*Work instruction:* Except for the pictures, reproduce the records word for word.

[Object change listings]
_ _ _ _
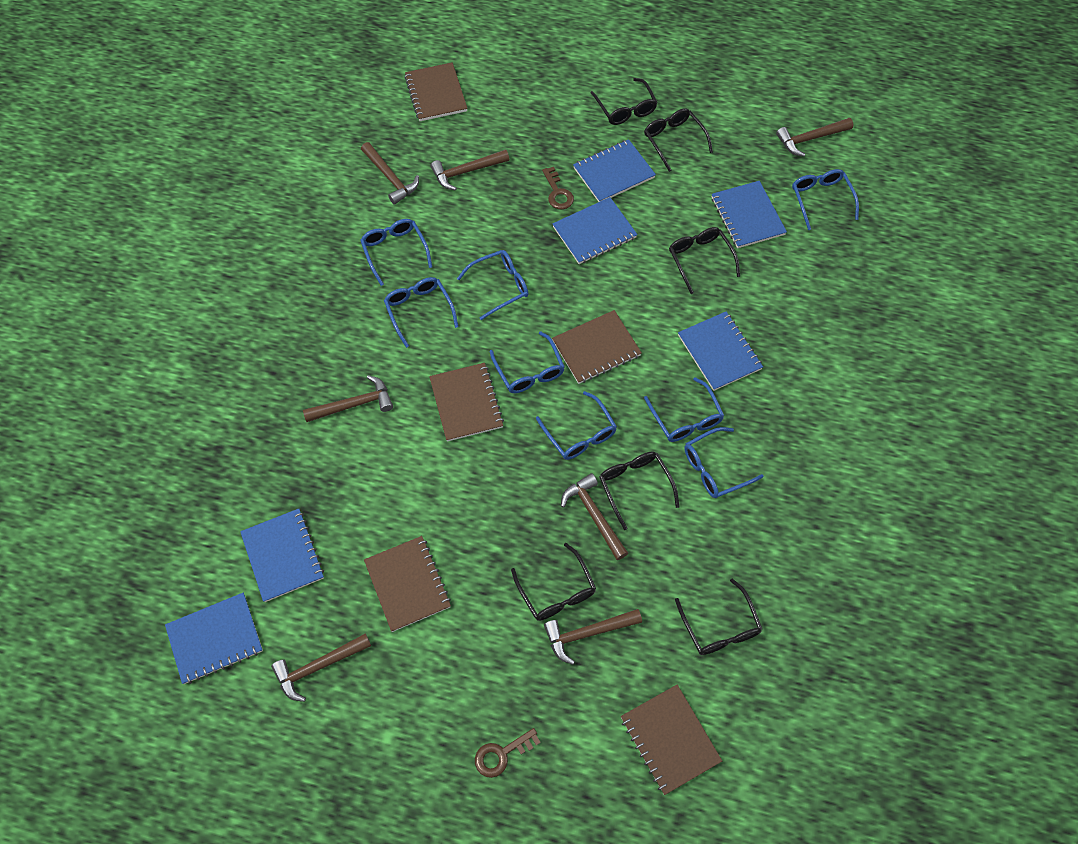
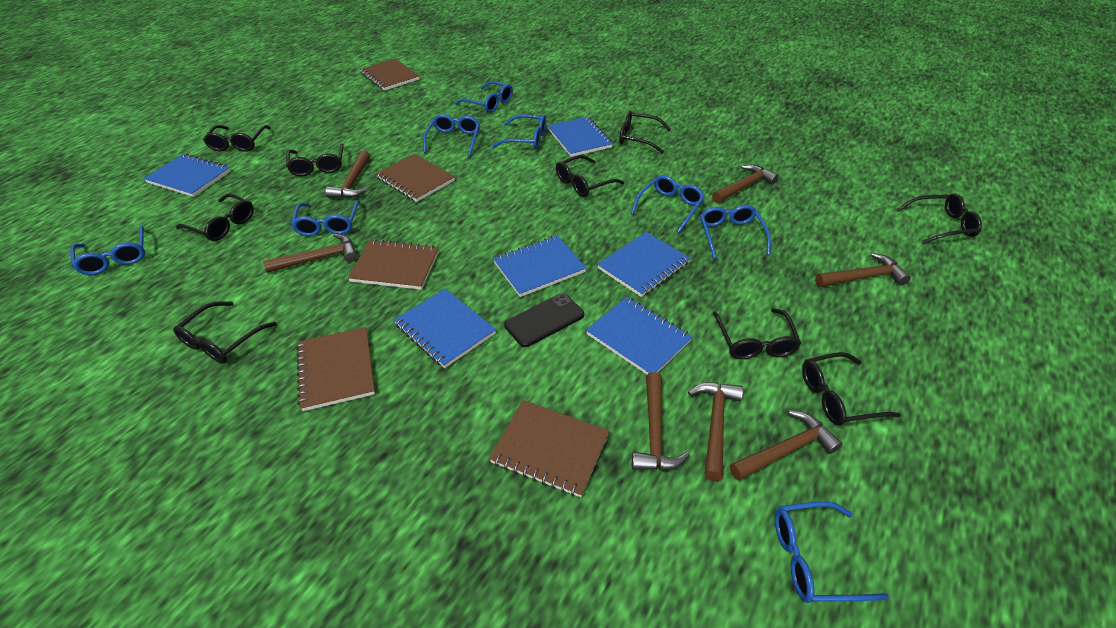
black glasses: 6 -> 9
black phone: 0 -> 1
brown key: 2 -> 0

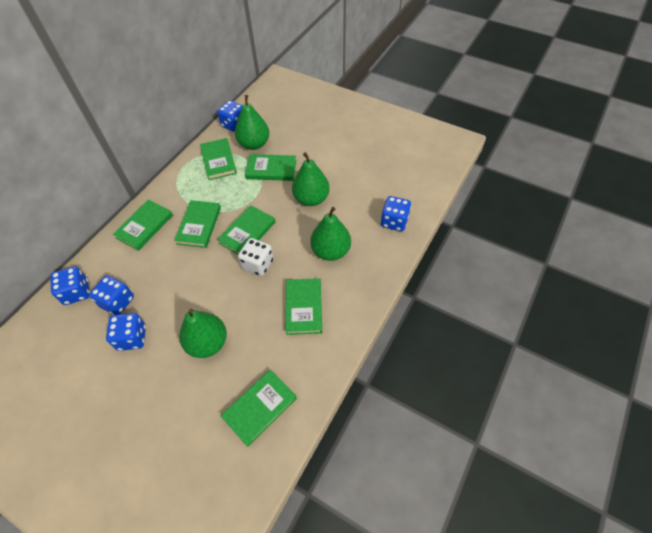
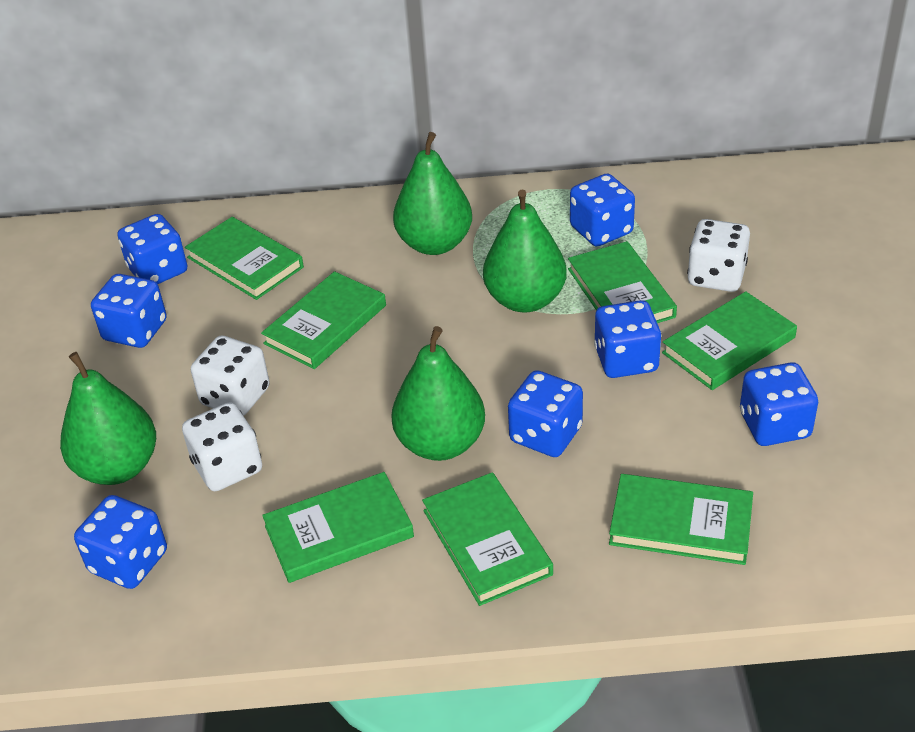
blue dice: 5 -> 7
white dice: 1 -> 3

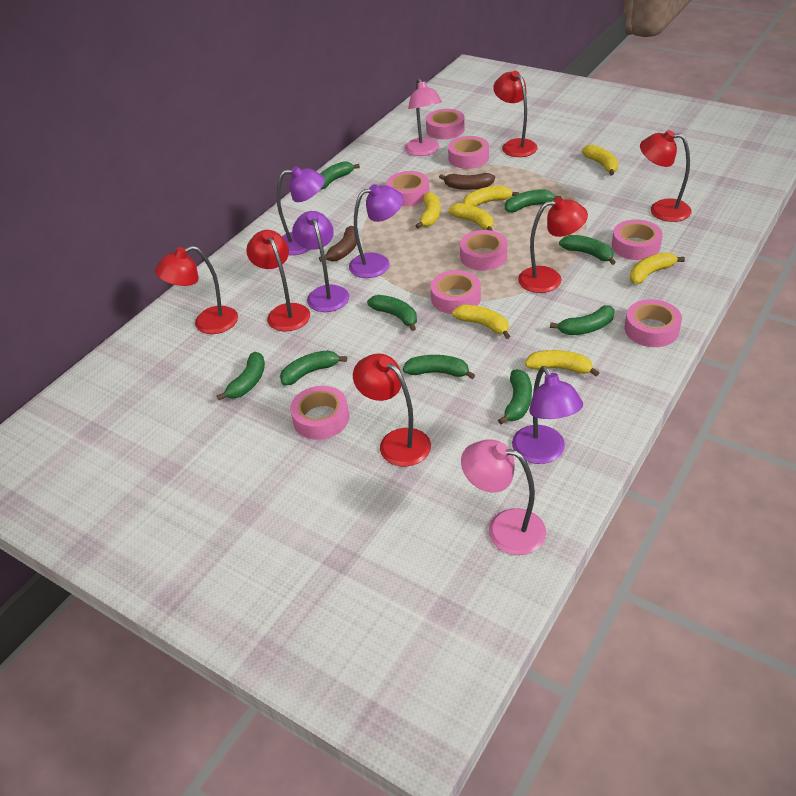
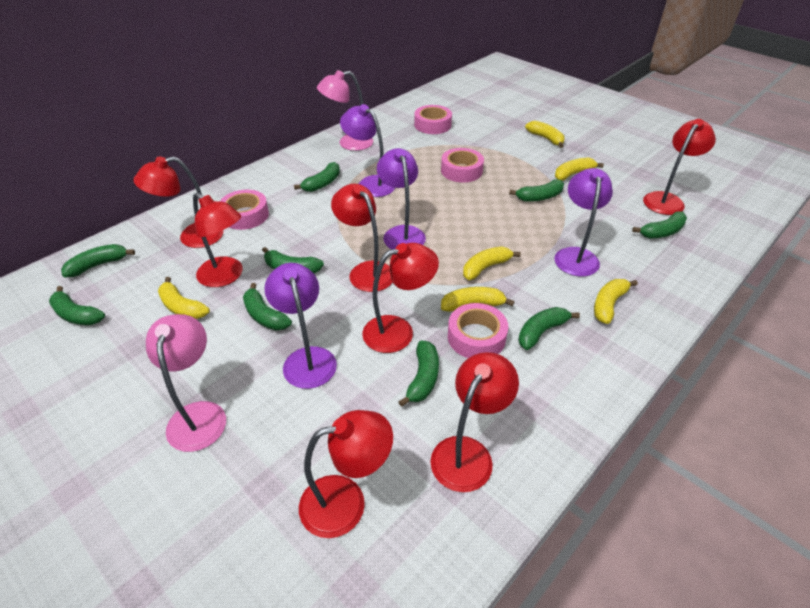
brown banana: 2 -> 0
pink tape: 8 -> 4
red lamp: 6 -> 7
yellow banana: 7 -> 6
_ _ _ _
*Problem solution:*
black glasses: 6 -> 9
black phone: 0 -> 1
brown key: 2 -> 0

blue dice: 5 -> 7
white dice: 1 -> 3

brown banana: 2 -> 0
pink tape: 8 -> 4
red lamp: 6 -> 7
yellow banana: 7 -> 6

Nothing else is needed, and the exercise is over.